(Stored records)
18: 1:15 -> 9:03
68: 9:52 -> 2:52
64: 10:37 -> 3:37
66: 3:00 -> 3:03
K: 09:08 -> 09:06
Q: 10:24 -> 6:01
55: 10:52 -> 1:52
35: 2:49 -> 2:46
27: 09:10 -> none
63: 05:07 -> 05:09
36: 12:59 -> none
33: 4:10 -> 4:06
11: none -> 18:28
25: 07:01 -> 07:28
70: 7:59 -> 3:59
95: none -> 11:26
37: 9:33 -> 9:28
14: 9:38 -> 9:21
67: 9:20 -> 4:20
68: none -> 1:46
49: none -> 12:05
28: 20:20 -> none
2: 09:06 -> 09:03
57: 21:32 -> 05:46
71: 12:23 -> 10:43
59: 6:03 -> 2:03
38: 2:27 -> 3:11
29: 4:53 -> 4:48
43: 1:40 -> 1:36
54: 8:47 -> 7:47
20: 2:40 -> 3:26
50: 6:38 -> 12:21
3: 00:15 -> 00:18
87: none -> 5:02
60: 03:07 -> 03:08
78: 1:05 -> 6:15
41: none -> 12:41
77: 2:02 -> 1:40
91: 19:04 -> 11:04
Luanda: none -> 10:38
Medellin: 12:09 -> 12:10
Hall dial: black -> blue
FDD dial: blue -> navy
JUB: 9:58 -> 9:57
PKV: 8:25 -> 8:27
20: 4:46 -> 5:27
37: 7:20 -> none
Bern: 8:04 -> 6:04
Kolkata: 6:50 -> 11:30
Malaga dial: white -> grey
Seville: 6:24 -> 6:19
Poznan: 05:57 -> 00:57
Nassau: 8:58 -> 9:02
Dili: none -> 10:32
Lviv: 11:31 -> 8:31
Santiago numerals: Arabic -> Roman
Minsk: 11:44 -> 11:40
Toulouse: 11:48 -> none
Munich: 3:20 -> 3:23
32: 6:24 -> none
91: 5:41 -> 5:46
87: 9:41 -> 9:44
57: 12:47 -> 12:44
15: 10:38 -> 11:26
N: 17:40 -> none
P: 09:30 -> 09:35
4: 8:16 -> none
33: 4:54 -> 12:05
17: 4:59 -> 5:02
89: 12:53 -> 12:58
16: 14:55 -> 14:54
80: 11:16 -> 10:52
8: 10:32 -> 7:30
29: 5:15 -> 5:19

* THE EXERCISE:
Change every "dial" in the items above to "face" and write them out again, keeping everything else the same.

* ANSWER BELOW:
18: 1:15 -> 9:03
68: 9:52 -> 2:52
64: 10:37 -> 3:37
66: 3:00 -> 3:03
K: 09:08 -> 09:06
Q: 10:24 -> 6:01
55: 10:52 -> 1:52
35: 2:49 -> 2:46
27: 09:10 -> none
63: 05:07 -> 05:09
36: 12:59 -> none
33: 4:10 -> 4:06
11: none -> 18:28
25: 07:01 -> 07:28
70: 7:59 -> 3:59
95: none -> 11:26
37: 9:33 -> 9:28
14: 9:38 -> 9:21
67: 9:20 -> 4:20
68: none -> 1:46
49: none -> 12:05
28: 20:20 -> none
2: 09:06 -> 09:03
57: 21:32 -> 05:46
71: 12:23 -> 10:43
59: 6:03 -> 2:03
38: 2:27 -> 3:11
29: 4:53 -> 4:48
43: 1:40 -> 1:36
54: 8:47 -> 7:47
20: 2:40 -> 3:26
50: 6:38 -> 12:21
3: 00:15 -> 00:18
87: none -> 5:02
60: 03:07 -> 03:08
78: 1:05 -> 6:15
41: none -> 12:41
77: 2:02 -> 1:40
91: 19:04 -> 11:04
Luanda: none -> 10:38
Medellin: 12:09 -> 12:10
Hall face: black -> blue
FDD face: blue -> navy
JUB: 9:58 -> 9:57
PKV: 8:25 -> 8:27
20: 4:46 -> 5:27
37: 7:20 -> none
Bern: 8:04 -> 6:04
Kolkata: 6:50 -> 11:30
Malaga face: white -> grey
Seville: 6:24 -> 6:19
Poznan: 05:57 -> 00:57
Nassau: 8:58 -> 9:02
Dili: none -> 10:32
Lviv: 11:31 -> 8:31
Santiago numerals: Arabic -> Roman
Minsk: 11:44 -> 11:40
Toulouse: 11:48 -> none
Munich: 3:20 -> 3:23
32: 6:24 -> none
91: 5:41 -> 5:46
87: 9:41 -> 9:44
57: 12:47 -> 12:44
15: 10:38 -> 11:26
N: 17:40 -> none
P: 09:30 -> 09:35
4: 8:16 -> none
33: 4:54 -> 12:05
17: 4:59 -> 5:02
89: 12:53 -> 12:58
16: 14:55 -> 14:54
80: 11:16 -> 10:52
8: 10:32 -> 7:30
29: 5:15 -> 5:19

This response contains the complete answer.